Try it = The number of lines holding "candle" is all you should give; count them in the records below.

Before-and-after object listings
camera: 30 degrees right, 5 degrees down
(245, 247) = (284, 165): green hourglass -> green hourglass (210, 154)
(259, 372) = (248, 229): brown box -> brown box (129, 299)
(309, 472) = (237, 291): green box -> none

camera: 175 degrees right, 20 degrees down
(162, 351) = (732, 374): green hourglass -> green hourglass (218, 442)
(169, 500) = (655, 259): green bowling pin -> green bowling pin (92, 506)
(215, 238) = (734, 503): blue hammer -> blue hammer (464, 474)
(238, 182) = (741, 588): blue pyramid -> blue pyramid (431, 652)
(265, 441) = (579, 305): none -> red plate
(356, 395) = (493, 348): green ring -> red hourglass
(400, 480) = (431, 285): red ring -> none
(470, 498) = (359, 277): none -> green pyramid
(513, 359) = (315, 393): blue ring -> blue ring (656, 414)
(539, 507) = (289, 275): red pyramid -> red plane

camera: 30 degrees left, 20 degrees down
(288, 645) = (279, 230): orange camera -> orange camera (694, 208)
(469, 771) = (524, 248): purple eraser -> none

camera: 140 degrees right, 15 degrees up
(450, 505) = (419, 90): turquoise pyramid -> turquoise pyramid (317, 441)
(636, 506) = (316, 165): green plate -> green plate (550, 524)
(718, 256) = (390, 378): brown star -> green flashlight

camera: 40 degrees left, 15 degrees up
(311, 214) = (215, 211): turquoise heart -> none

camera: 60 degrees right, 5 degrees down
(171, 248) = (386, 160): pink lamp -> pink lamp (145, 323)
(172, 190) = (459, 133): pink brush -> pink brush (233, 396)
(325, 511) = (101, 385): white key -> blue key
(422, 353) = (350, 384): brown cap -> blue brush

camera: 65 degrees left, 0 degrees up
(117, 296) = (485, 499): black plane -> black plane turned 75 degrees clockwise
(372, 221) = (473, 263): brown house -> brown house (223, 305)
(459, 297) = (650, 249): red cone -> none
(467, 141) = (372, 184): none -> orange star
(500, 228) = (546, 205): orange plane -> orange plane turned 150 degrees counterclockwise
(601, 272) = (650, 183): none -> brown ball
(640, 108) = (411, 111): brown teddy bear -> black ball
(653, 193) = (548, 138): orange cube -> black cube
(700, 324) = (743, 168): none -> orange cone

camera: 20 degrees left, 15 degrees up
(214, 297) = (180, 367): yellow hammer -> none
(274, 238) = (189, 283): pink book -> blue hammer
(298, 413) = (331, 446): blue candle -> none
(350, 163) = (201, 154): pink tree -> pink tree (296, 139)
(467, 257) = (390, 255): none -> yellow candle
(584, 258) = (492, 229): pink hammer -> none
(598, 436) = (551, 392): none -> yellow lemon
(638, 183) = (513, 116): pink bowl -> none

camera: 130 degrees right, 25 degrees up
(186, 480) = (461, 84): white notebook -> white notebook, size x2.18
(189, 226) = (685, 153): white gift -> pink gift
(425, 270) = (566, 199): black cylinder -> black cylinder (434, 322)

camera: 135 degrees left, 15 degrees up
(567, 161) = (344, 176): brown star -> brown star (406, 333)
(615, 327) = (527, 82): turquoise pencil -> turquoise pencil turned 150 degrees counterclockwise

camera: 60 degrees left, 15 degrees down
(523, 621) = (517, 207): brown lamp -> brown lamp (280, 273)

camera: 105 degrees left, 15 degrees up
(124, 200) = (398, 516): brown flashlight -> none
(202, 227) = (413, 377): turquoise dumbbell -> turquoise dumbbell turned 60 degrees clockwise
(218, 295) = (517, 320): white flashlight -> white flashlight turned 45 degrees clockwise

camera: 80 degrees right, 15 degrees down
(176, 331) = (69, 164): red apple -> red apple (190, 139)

Written reply = 2